DATA FOR THIS TASK section start
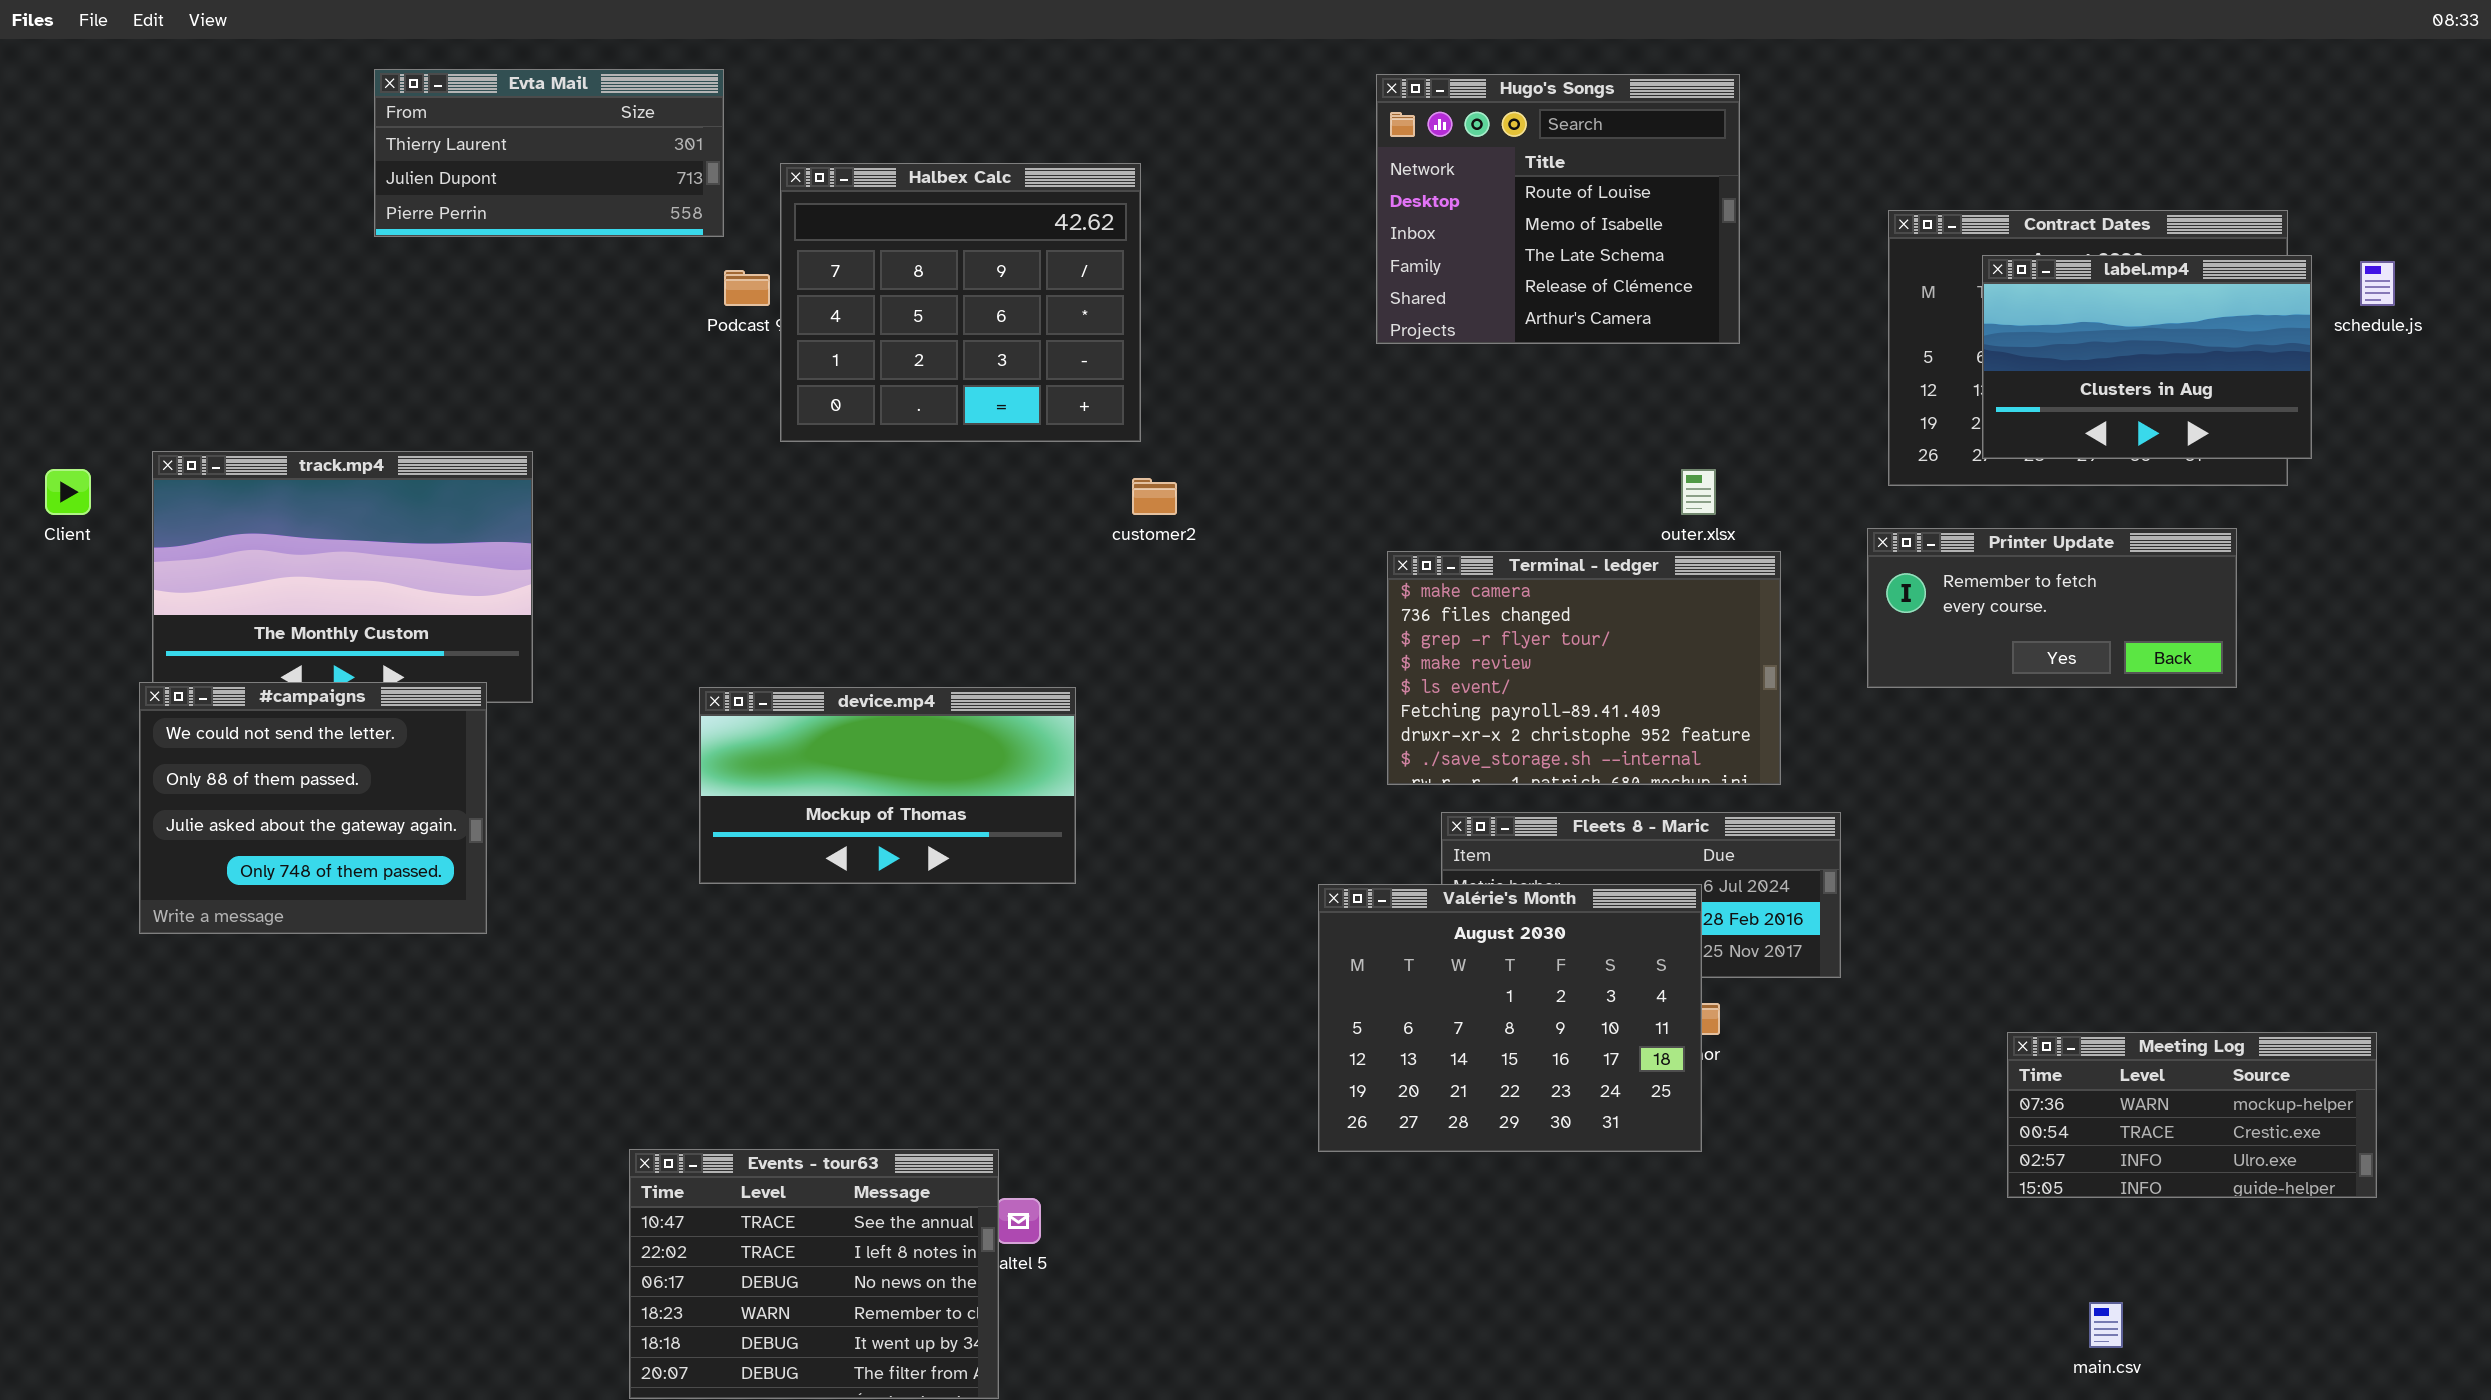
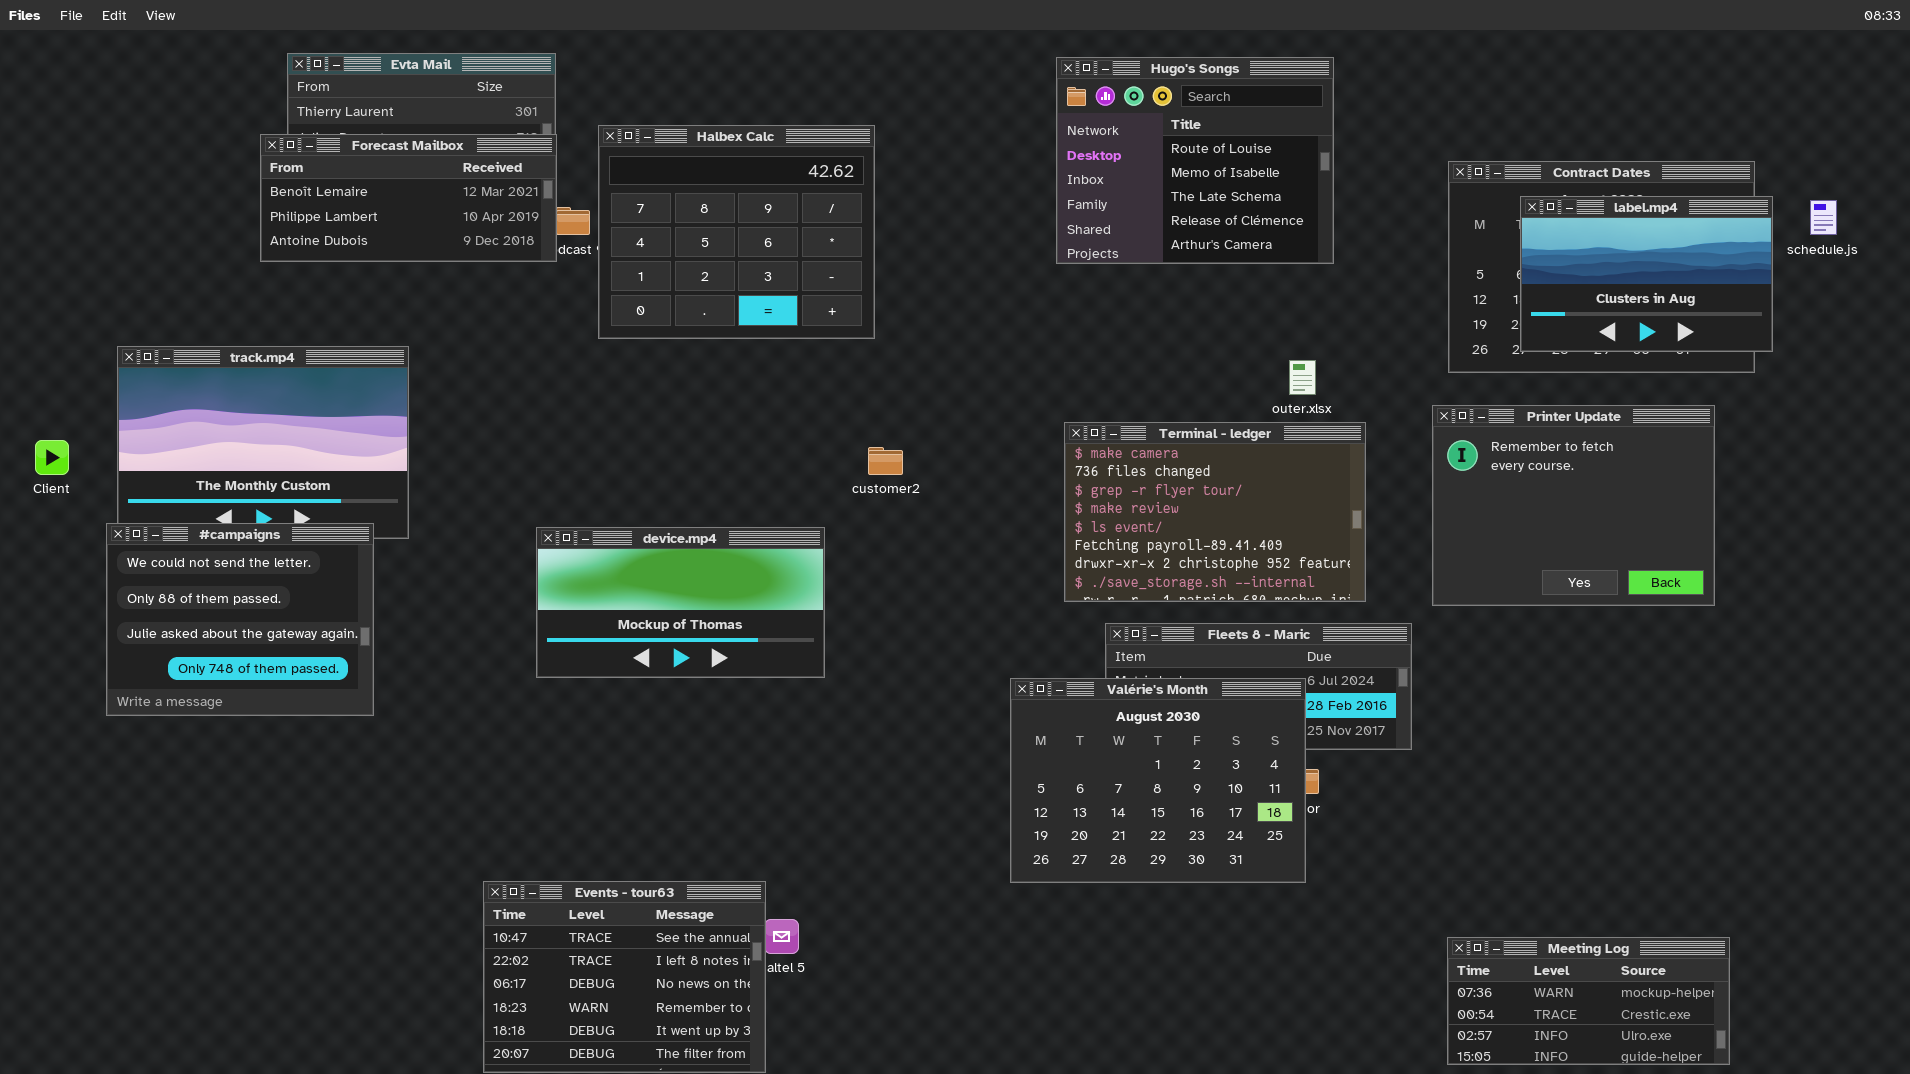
Forecast Mailbox: none -> [260,134,557,262], opened
Client: [45,469,91,515] -> [35,440,69,475], moved
customer2: [1132,478,1177,515] -> [868,447,903,475], moved
Printer Update: [1867,528,2237,688] -> [1432,405,1715,606], resized
Meeting Log: [2007,1032,2377,1198] -> [1447,937,1730,1065], moved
DATA FOR THIS TASK section end
YOUR ASSIGNMENT:
Scan the entries and show every line in which the word "moved" is found.

SOLVED EXERCISE:
Client: [45,469,91,515] -> [35,440,69,475], moved
customer2: [1132,478,1177,515] -> [868,447,903,475], moved
Meeting Log: [2007,1032,2377,1198] -> [1447,937,1730,1065], moved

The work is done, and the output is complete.